— START OF ENTRIES SUPPLIED —

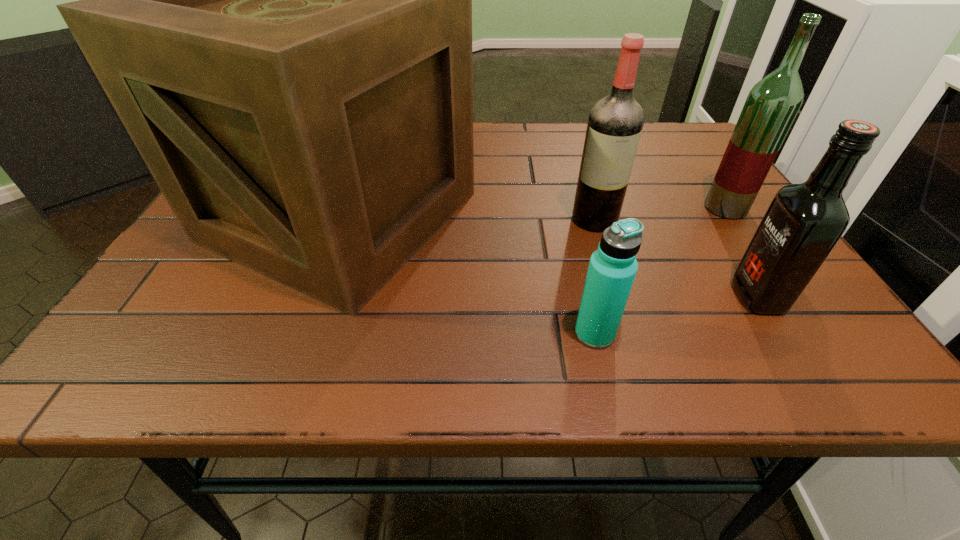
The image size is (960, 540). What are the coordinates of `box` in the screenshot? It's located at pos(277,0).

Where is `the leftmost liquor`? This screenshot has height=540, width=960. the leftmost liquor is located at coordinates (615, 123).

What are the coordinates of `the nearest liquor` in the screenshot? It's located at (803, 223).

The width and height of the screenshot is (960, 540). What are the coordinates of `water bottle` in the screenshot? It's located at (613, 266).

Locate an element on the screen. The height and width of the screenshot is (540, 960). the shortest object is located at coordinates (613, 266).

Locate an element on the screen. The width and height of the screenshot is (960, 540). vacant region located on the front of the leftmost object is located at coordinates (280, 378).

Locate an element on the screen. The image size is (960, 540). free location located 0.300m on the front-facing side of the leftmost liquor is located at coordinates (636, 352).

Locate an element on the screen. This screenshot has width=960, height=540. vacant region located 0.190m on the front-facing side of the nearest liquor is located at coordinates (628, 296).

Identify the location of free point located 0.200m on the front-facing side of the nearest liquor. The image size is (960, 540). (622, 296).

Locate an element on the screen. This screenshot has width=960, height=540. vacant space located 0.100m on the front-facing side of the nearest liquor is located at coordinates [x=679, y=296].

— END OF ENTRIES SUPPLIED —

## WHAT IS EXPECTED
Reproduce every entry above word for word, keeping the original line order and leaving out the picture.

## OUTPUT FOR THIS TASK
The image size is (960, 540). What are the coordinates of `box` in the screenshot? It's located at pos(277,0).

Where is `the leftmost liquor`? This screenshot has height=540, width=960. the leftmost liquor is located at coordinates (615, 123).

What are the coordinates of `the nearest liquor` in the screenshot? It's located at (803, 223).

The width and height of the screenshot is (960, 540). What are the coordinates of `water bottle` in the screenshot? It's located at (613, 266).

Locate an element on the screen. The height and width of the screenshot is (540, 960). the shortest object is located at coordinates (613, 266).

Locate an element on the screen. The width and height of the screenshot is (960, 540). vacant region located on the front of the leftmost object is located at coordinates (280, 378).

Locate an element on the screen. The image size is (960, 540). free location located 0.300m on the front-facing side of the leftmost liquor is located at coordinates (636, 352).

Locate an element on the screen. This screenshot has width=960, height=540. vacant region located 0.190m on the front-facing side of the nearest liquor is located at coordinates (628, 296).

Identify the location of free point located 0.200m on the front-facing side of the nearest liquor. The image size is (960, 540). (622, 296).

Locate an element on the screen. This screenshot has width=960, height=540. vacant space located 0.100m on the front-facing side of the nearest liquor is located at coordinates [x=679, y=296].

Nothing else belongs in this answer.